Supplied data below:

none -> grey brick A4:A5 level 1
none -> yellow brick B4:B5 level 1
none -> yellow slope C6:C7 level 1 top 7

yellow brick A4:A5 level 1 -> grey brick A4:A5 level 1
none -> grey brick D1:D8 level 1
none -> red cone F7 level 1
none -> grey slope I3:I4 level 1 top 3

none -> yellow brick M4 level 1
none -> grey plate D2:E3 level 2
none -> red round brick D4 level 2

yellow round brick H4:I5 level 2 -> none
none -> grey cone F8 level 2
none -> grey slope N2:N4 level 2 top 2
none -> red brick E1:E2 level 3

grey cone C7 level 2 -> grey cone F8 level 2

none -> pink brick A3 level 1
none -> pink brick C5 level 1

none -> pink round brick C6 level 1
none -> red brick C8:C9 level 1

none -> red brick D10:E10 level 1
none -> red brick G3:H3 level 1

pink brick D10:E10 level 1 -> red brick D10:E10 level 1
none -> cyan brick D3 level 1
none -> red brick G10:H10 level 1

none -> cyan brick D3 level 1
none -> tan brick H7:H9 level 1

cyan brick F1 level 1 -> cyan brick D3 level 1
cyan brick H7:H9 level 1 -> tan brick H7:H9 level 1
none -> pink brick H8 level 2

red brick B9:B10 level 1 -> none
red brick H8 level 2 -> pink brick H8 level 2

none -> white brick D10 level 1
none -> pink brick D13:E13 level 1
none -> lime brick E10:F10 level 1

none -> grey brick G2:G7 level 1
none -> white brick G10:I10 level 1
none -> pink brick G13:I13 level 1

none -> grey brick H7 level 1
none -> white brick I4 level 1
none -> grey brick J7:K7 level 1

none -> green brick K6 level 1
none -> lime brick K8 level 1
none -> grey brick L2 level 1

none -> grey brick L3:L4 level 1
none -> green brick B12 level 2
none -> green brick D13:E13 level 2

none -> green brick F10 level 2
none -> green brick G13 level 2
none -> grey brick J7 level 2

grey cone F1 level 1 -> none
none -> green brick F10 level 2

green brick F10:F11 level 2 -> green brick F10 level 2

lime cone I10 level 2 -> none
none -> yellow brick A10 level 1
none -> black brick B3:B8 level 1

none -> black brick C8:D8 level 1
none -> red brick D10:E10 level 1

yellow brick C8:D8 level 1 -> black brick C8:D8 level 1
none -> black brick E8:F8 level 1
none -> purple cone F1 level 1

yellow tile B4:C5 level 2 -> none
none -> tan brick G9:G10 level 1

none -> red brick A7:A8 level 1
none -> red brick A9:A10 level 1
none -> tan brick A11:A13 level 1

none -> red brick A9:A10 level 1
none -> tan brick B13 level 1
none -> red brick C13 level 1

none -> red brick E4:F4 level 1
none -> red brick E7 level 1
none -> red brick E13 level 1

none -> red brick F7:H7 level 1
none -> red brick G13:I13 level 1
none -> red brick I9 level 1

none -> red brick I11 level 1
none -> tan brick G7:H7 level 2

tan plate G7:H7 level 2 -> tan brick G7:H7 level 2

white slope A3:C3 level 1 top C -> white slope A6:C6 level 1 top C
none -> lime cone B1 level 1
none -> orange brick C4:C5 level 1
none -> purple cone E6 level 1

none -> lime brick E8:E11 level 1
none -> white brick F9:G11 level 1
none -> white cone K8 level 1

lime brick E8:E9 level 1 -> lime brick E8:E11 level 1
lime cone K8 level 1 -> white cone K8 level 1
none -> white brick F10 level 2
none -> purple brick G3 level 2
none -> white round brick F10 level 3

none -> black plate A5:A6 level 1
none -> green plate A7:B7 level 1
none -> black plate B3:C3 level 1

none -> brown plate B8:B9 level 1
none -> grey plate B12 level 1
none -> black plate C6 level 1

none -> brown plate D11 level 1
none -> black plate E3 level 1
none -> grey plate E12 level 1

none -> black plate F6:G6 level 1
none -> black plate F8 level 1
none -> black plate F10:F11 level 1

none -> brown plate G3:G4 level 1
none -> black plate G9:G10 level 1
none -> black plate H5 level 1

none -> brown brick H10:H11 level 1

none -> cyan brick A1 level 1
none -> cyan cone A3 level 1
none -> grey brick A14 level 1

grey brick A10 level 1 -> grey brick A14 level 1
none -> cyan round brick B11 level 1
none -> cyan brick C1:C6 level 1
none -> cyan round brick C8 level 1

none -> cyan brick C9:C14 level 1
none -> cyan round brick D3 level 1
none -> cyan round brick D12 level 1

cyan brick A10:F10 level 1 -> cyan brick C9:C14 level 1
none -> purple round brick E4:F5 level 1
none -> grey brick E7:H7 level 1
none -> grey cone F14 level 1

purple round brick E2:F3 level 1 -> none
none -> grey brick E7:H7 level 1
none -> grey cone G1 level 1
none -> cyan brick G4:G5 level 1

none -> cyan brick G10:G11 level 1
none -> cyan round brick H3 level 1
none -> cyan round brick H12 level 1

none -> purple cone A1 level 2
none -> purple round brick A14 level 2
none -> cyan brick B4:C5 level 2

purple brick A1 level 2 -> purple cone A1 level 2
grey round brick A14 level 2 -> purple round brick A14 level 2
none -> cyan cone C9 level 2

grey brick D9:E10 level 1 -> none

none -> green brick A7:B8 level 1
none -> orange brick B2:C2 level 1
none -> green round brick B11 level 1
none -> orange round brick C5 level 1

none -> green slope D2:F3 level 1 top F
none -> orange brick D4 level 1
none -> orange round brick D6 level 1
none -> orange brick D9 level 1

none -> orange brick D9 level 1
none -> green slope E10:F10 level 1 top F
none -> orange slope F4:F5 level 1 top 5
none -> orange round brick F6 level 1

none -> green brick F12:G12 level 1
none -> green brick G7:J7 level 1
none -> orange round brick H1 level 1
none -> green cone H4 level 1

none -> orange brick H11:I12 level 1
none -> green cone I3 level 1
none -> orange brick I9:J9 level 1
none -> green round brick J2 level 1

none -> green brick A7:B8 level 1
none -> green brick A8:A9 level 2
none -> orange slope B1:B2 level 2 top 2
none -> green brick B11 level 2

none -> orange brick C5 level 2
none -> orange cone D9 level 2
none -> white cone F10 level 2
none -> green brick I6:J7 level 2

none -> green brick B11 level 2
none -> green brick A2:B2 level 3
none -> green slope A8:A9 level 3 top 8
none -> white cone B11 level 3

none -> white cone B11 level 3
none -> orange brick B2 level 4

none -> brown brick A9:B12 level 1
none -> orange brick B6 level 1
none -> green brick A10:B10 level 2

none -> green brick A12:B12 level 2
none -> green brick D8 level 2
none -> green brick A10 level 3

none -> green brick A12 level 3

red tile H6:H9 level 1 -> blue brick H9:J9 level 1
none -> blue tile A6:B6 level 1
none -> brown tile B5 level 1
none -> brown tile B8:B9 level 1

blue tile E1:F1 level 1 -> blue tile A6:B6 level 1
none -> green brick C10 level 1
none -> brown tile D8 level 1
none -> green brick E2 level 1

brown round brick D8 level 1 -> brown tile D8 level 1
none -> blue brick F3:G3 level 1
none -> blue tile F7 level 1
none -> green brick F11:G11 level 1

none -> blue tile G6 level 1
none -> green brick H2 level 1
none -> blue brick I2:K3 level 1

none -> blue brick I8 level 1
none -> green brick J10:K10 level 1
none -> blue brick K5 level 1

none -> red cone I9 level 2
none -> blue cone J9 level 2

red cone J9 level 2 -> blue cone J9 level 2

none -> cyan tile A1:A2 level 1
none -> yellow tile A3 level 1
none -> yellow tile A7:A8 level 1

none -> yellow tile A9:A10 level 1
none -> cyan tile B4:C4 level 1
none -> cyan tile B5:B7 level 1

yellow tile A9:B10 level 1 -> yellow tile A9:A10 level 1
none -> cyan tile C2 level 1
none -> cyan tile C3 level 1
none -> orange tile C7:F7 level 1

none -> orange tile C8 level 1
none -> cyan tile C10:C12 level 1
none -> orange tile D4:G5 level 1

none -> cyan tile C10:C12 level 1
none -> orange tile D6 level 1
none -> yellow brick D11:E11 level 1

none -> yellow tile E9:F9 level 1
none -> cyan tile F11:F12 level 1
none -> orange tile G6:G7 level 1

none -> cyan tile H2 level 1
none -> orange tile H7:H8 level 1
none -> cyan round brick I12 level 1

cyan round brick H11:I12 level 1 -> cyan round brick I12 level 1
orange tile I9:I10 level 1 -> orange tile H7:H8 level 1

End of Supplied data.

*Task description:* Check each line above for the word "slope", then give only the number of lines that have it.

*Solved exercise:* 9